**Work to complete:** Provide only the number of lines in the data below that contain the string "russet".
== Data
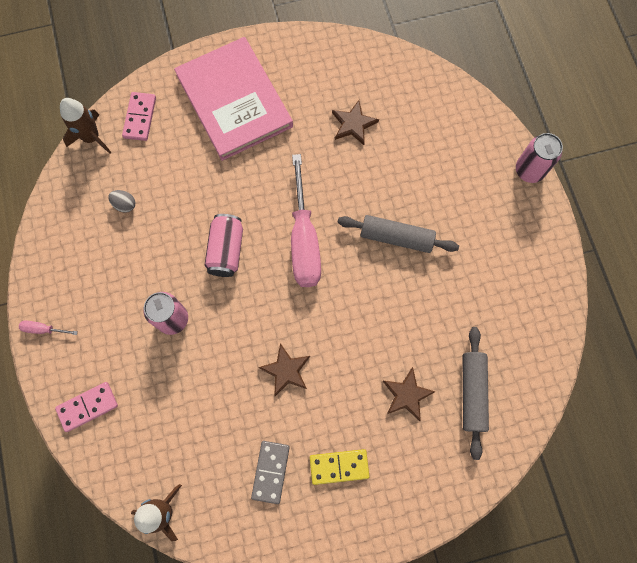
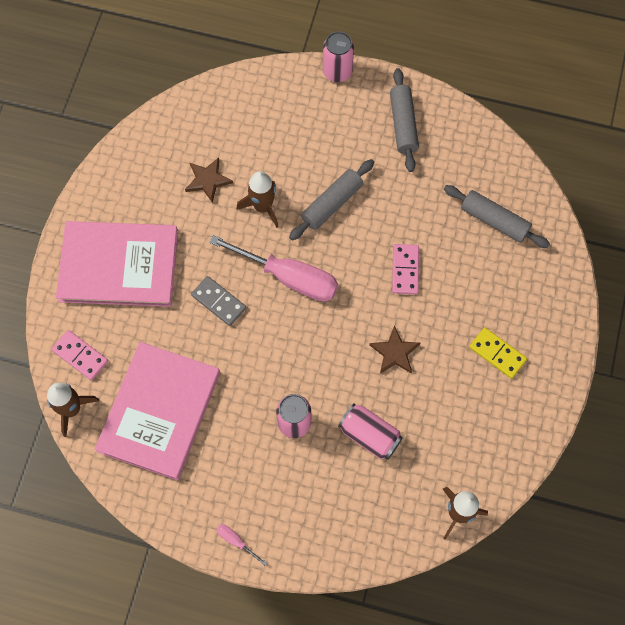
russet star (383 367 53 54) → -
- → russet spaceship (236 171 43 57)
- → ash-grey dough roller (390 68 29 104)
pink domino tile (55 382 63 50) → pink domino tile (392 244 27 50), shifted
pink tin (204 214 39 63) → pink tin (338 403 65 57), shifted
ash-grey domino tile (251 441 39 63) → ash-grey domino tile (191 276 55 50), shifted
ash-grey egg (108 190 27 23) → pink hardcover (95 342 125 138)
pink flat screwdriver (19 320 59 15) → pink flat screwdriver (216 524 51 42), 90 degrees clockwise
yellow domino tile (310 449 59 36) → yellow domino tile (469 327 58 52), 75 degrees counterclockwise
====
**Expected output:** 2